*** Information provided ***
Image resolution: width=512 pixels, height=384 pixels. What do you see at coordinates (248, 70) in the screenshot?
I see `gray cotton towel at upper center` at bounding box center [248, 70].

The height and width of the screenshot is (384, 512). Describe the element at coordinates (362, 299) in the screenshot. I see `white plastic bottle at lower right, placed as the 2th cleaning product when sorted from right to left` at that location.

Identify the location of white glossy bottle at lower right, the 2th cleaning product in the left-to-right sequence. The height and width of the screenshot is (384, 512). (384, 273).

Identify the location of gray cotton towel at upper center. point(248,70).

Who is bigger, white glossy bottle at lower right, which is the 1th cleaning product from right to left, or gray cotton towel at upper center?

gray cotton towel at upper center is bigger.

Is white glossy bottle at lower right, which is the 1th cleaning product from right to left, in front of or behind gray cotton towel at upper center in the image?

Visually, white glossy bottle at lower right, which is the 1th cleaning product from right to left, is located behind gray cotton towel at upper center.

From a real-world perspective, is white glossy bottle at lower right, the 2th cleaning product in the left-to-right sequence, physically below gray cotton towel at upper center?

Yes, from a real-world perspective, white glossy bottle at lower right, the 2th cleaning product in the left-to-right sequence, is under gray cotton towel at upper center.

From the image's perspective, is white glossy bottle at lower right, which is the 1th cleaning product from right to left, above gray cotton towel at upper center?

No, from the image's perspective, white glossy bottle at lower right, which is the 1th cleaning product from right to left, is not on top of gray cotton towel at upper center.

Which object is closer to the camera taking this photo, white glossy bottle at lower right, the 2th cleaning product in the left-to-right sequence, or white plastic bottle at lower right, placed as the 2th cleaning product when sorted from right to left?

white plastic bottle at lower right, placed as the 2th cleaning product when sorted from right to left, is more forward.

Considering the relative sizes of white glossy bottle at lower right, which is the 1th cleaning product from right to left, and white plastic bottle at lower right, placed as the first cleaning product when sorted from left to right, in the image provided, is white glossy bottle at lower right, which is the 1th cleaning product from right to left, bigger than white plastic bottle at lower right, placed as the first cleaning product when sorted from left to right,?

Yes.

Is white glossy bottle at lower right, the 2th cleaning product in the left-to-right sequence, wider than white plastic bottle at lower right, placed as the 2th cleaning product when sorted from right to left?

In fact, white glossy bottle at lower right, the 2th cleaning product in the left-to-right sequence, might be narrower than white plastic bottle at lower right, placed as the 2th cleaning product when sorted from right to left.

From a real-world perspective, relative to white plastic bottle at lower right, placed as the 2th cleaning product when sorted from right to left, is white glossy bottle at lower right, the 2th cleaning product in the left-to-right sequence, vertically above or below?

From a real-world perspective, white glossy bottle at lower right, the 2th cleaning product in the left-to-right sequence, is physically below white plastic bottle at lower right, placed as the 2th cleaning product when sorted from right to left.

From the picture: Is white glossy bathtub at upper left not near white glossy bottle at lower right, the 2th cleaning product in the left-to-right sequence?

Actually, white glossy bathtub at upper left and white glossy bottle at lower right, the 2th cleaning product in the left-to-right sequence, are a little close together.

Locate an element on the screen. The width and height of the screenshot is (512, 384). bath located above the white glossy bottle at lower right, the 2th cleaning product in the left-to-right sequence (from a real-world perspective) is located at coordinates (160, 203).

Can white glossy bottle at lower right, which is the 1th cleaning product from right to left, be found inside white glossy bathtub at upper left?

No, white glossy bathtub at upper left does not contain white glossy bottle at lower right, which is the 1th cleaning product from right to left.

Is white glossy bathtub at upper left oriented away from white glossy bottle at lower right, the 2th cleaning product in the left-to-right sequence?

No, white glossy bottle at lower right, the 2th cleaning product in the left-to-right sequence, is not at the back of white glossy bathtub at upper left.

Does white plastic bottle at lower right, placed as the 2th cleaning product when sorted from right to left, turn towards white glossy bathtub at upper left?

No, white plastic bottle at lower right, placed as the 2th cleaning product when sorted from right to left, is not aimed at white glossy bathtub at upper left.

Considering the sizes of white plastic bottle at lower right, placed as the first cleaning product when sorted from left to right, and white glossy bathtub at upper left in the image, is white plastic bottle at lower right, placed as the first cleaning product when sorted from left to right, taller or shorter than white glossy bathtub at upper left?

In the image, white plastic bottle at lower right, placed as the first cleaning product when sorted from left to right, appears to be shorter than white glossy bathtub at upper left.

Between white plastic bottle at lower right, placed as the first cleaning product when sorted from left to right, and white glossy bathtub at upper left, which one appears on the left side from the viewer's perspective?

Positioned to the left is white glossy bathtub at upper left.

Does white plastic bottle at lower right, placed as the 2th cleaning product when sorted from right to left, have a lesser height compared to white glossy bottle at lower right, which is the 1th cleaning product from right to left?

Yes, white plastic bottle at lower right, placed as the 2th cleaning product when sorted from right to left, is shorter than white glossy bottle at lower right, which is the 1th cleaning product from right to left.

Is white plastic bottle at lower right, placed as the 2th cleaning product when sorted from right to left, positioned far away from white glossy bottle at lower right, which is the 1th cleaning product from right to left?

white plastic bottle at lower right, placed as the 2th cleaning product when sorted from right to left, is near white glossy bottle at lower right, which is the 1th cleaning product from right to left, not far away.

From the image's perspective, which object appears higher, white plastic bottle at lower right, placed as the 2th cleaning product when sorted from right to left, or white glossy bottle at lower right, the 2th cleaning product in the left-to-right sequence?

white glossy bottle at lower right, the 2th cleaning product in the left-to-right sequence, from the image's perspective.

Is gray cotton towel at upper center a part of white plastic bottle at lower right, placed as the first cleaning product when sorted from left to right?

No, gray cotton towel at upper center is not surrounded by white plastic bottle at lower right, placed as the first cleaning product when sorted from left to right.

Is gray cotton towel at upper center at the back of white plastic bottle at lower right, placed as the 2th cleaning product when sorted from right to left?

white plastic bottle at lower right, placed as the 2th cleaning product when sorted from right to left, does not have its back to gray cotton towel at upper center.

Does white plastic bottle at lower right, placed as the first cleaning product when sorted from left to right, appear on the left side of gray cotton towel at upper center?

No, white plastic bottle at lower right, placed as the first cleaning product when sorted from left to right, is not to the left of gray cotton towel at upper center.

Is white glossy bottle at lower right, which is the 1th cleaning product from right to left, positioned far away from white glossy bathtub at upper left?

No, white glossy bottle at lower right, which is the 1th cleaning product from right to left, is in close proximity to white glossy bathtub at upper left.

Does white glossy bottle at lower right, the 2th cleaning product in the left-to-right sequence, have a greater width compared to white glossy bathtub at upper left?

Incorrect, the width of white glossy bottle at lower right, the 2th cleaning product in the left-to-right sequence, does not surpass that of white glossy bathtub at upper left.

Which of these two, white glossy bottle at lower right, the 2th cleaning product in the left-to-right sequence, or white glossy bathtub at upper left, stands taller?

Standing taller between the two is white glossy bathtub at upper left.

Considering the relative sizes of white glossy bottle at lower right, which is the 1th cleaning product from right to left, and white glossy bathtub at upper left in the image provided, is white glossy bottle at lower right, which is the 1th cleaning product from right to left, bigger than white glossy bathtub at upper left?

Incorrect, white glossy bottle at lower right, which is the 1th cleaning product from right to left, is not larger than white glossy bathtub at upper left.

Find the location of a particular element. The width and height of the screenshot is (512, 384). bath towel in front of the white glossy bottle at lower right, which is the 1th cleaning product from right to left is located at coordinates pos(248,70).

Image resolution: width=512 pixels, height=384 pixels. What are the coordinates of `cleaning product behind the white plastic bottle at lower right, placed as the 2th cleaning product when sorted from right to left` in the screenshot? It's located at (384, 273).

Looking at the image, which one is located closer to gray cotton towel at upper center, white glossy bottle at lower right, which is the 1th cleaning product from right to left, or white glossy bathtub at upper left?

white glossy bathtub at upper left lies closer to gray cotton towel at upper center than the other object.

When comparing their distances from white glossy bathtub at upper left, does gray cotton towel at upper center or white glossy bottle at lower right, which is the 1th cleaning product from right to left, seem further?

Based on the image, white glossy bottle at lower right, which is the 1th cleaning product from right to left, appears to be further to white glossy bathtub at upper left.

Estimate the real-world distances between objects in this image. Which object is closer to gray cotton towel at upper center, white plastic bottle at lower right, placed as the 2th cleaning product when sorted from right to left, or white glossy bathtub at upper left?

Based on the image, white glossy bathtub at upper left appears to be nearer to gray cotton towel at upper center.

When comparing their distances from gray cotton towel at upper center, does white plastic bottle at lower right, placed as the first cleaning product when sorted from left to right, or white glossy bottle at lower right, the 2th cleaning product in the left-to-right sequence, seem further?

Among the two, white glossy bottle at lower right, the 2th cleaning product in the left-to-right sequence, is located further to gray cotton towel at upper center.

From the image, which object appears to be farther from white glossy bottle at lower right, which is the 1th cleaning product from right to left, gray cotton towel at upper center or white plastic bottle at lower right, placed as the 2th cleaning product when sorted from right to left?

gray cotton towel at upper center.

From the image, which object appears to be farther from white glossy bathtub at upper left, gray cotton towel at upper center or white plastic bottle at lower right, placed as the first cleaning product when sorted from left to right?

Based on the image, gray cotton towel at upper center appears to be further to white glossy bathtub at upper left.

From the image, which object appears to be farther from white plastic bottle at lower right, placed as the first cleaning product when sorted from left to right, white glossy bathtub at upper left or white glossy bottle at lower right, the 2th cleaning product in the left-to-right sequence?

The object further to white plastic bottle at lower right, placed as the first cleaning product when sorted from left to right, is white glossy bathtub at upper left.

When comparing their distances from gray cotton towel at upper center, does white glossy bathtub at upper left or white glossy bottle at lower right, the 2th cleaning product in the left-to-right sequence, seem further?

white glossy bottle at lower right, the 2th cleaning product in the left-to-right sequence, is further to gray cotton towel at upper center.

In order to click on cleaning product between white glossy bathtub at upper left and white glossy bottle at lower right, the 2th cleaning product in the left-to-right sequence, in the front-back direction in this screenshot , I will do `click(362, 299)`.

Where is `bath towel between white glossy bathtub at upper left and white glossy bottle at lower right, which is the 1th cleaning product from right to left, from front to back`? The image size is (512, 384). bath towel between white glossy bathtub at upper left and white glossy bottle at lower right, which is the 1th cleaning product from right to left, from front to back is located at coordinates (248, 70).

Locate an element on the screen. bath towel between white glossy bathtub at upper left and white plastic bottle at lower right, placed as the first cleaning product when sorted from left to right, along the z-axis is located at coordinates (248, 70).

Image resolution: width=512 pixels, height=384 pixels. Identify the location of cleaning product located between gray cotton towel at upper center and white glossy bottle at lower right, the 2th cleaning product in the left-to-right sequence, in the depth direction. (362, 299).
*** End of Information provided ***
*** Information provided ***
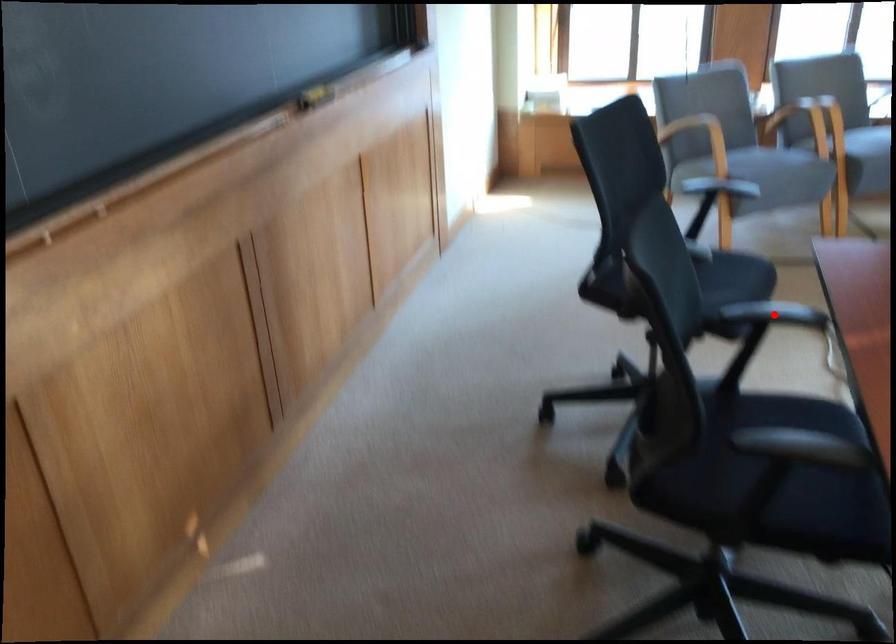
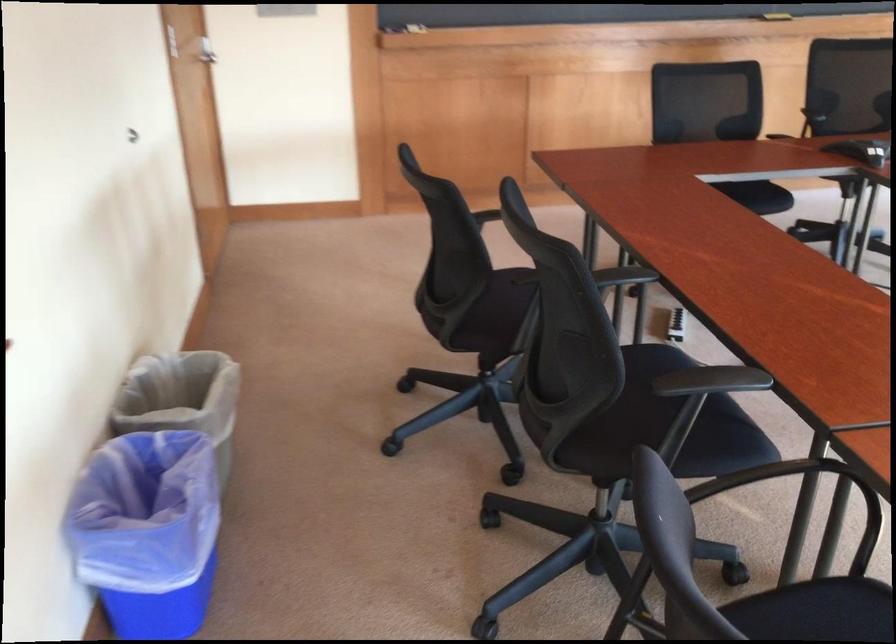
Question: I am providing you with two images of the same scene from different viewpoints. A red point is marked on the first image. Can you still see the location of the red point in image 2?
*** End of Information provided ***
### Work item
Please count the rows above that contain the word "Incorrect", and reply with the number alone.

### Answer to this task
2